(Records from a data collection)
= Beginning of Section =

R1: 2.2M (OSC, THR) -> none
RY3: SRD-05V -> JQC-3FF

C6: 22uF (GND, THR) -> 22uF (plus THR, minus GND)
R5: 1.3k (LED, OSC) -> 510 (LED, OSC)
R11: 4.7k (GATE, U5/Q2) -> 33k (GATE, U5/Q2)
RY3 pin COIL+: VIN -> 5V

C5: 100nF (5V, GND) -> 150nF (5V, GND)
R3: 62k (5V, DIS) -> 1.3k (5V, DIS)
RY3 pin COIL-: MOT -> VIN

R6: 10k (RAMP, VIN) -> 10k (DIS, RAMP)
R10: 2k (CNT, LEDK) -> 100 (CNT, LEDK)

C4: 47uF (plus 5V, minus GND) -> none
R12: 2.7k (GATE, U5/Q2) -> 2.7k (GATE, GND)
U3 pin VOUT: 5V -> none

= End of Section =

Your objective:
Repeat each record word for word. Do not leave any out.

Finished task:
R1: 2.2M (OSC, THR) -> none
RY3: SRD-05V -> JQC-3FF

C6: 22uF (GND, THR) -> 22uF (plus THR, minus GND)
R5: 1.3k (LED, OSC) -> 510 (LED, OSC)
R11: 4.7k (GATE, U5/Q2) -> 33k (GATE, U5/Q2)
RY3 pin COIL+: VIN -> 5V

C5: 100nF (5V, GND) -> 150nF (5V, GND)
R3: 62k (5V, DIS) -> 1.3k (5V, DIS)
RY3 pin COIL-: MOT -> VIN

R6: 10k (RAMP, VIN) -> 10k (DIS, RAMP)
R10: 2k (CNT, LEDK) -> 100 (CNT, LEDK)

C4: 47uF (plus 5V, minus GND) -> none
R12: 2.7k (GATE, U5/Q2) -> 2.7k (GATE, GND)
U3 pin VOUT: 5V -> none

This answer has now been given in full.